• **SUPPLIED DATA**
::::

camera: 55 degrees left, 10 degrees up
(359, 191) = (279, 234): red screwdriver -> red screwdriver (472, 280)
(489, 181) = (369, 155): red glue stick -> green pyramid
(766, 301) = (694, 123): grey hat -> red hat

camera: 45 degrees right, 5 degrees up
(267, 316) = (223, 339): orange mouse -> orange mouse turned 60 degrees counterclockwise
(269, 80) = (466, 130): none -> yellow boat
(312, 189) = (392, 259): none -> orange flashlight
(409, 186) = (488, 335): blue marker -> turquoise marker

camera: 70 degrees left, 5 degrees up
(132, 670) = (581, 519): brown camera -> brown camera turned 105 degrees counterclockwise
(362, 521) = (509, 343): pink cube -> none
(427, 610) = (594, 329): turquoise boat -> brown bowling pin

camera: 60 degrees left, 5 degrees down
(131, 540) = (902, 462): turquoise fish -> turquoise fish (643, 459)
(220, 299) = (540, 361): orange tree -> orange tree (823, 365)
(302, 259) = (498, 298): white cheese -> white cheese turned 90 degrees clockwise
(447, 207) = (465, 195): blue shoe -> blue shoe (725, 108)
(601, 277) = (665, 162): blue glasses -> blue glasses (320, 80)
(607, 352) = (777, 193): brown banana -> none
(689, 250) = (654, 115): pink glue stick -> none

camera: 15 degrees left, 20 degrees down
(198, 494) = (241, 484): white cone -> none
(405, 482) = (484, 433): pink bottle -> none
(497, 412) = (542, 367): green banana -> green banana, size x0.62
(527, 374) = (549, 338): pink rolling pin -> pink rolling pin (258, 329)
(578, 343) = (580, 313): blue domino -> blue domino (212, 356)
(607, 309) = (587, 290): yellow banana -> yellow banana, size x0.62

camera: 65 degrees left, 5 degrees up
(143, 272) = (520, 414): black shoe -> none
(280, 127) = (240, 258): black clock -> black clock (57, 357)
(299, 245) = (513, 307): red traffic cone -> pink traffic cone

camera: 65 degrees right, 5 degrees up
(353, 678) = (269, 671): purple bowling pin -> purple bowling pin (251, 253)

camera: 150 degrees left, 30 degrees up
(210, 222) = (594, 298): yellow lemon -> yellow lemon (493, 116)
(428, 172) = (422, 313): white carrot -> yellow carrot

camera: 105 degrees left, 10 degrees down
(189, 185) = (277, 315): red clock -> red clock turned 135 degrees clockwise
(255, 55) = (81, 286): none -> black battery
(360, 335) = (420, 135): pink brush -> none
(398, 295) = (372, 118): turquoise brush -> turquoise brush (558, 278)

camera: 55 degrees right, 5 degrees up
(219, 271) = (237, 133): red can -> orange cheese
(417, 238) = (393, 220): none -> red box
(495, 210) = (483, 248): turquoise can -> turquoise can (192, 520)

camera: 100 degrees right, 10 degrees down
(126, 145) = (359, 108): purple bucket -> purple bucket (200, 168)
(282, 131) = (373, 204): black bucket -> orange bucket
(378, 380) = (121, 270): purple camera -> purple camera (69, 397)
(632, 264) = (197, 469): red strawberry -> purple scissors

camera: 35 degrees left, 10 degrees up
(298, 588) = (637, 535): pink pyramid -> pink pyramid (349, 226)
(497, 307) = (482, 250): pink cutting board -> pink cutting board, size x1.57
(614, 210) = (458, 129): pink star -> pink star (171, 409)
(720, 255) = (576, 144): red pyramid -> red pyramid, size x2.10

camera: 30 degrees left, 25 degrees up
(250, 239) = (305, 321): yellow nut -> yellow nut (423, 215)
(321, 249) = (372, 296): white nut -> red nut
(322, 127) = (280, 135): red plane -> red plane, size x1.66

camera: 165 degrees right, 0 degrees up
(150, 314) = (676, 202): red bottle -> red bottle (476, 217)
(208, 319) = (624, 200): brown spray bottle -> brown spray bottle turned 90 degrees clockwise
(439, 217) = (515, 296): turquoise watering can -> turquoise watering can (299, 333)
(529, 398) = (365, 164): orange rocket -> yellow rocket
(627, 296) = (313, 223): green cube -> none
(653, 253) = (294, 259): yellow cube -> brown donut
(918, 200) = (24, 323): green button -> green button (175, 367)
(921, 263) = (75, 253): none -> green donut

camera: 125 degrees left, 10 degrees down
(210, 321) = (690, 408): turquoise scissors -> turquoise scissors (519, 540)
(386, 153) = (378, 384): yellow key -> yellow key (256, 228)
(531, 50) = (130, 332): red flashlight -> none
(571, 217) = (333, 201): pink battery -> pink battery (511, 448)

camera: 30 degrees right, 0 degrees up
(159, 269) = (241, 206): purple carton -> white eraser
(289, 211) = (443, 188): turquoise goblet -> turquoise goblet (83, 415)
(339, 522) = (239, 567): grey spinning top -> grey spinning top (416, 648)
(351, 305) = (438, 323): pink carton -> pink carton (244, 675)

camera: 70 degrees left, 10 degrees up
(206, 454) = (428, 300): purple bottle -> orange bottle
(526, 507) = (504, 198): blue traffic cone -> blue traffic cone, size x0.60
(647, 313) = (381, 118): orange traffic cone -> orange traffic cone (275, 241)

::::

• **WHAT YOU NEED TO DO**
Write the material out again word for word.

• **REPLY TO THE EXERCISE**
camera: 55 degrees left, 10 degrees up
(359, 191) = (279, 234): red screwdriver -> red screwdriver (472, 280)
(489, 181) = (369, 155): red glue stick -> green pyramid
(766, 301) = (694, 123): grey hat -> red hat

camera: 45 degrees right, 5 degrees up
(267, 316) = (223, 339): orange mouse -> orange mouse turned 60 degrees counterclockwise
(269, 80) = (466, 130): none -> yellow boat
(312, 189) = (392, 259): none -> orange flashlight
(409, 186) = (488, 335): blue marker -> turquoise marker

camera: 70 degrees left, 5 degrees up
(132, 670) = (581, 519): brown camera -> brown camera turned 105 degrees counterclockwise
(362, 521) = (509, 343): pink cube -> none
(427, 610) = (594, 329): turquoise boat -> brown bowling pin

camera: 60 degrees left, 5 degrees down
(131, 540) = (902, 462): turquoise fish -> turquoise fish (643, 459)
(220, 299) = (540, 361): orange tree -> orange tree (823, 365)
(302, 259) = (498, 298): white cheese -> white cheese turned 90 degrees clockwise
(447, 207) = (465, 195): blue shoe -> blue shoe (725, 108)
(601, 277) = (665, 162): blue glasses -> blue glasses (320, 80)
(607, 352) = (777, 193): brown banana -> none
(689, 250) = (654, 115): pink glue stick -> none

camera: 15 degrees left, 20 degrees down
(198, 494) = (241, 484): white cone -> none
(405, 482) = (484, 433): pink bottle -> none
(497, 412) = (542, 367): green banana -> green banana, size x0.62
(527, 374) = (549, 338): pink rolling pin -> pink rolling pin (258, 329)
(578, 343) = (580, 313): blue domino -> blue domino (212, 356)
(607, 309) = (587, 290): yellow banana -> yellow banana, size x0.62

camera: 65 degrees left, 5 degrees up
(143, 272) = (520, 414): black shoe -> none
(280, 127) = (240, 258): black clock -> black clock (57, 357)
(299, 245) = (513, 307): red traffic cone -> pink traffic cone

camera: 65 degrees right, 5 degrees up
(353, 678) = (269, 671): purple bowling pin -> purple bowling pin (251, 253)

camera: 150 degrees left, 30 degrees up
(210, 222) = (594, 298): yellow lemon -> yellow lemon (493, 116)
(428, 172) = (422, 313): white carrot -> yellow carrot

camera: 105 degrees left, 10 degrees down
(189, 185) = (277, 315): red clock -> red clock turned 135 degrees clockwise
(255, 55) = (81, 286): none -> black battery
(360, 335) = (420, 135): pink brush -> none
(398, 295) = (372, 118): turquoise brush -> turquoise brush (558, 278)

camera: 55 degrees right, 5 degrees up
(219, 271) = (237, 133): red can -> orange cheese
(417, 238) = (393, 220): none -> red box
(495, 210) = (483, 248): turquoise can -> turquoise can (192, 520)

camera: 100 degrees right, 10 degrees down
(126, 145) = (359, 108): purple bucket -> purple bucket (200, 168)
(282, 131) = (373, 204): black bucket -> orange bucket
(378, 380) = (121, 270): purple camera -> purple camera (69, 397)
(632, 264) = (197, 469): red strawberry -> purple scissors

camera: 35 degrees left, 10 degrees up
(298, 588) = (637, 535): pink pyramid -> pink pyramid (349, 226)
(497, 307) = (482, 250): pink cutting board -> pink cutting board, size x1.57
(614, 210) = (458, 129): pink star -> pink star (171, 409)
(720, 255) = (576, 144): red pyramid -> red pyramid, size x2.10

camera: 30 degrees left, 25 degrees up
(250, 239) = (305, 321): yellow nut -> yellow nut (423, 215)
(321, 249) = (372, 296): white nut -> red nut
(322, 127) = (280, 135): red plane -> red plane, size x1.66

camera: 165 degrees right, 0 degrees up
(150, 314) = (676, 202): red bottle -> red bottle (476, 217)
(208, 319) = (624, 200): brown spray bottle -> brown spray bottle turned 90 degrees clockwise
(439, 217) = (515, 296): turquoise watering can -> turquoise watering can (299, 333)
(529, 398) = (365, 164): orange rocket -> yellow rocket
(627, 296) = (313, 223): green cube -> none
(653, 253) = (294, 259): yellow cube -> brown donut
(918, 200) = (24, 323): green button -> green button (175, 367)
(921, 263) = (75, 253): none -> green donut

camera: 125 degrees left, 10 degrees down
(210, 321) = (690, 408): turquoise scissors -> turquoise scissors (519, 540)
(386, 153) = (378, 384): yellow key -> yellow key (256, 228)
(531, 50) = (130, 332): red flashlight -> none
(571, 217) = (333, 201): pink battery -> pink battery (511, 448)

camera: 30 degrees right, 0 degrees up
(159, 269) = (241, 206): purple carton -> white eraser
(289, 211) = (443, 188): turquoise goblet -> turquoise goblet (83, 415)
(339, 522) = (239, 567): grey spinning top -> grey spinning top (416, 648)
(351, 305) = (438, 323): pink carton -> pink carton (244, 675)

camera: 70 degrees left, 10 degrees up
(206, 454) = (428, 300): purple bottle -> orange bottle
(526, 507) = (504, 198): blue traffic cone -> blue traffic cone, size x0.60
(647, 313) = (381, 118): orange traffic cone -> orange traffic cone (275, 241)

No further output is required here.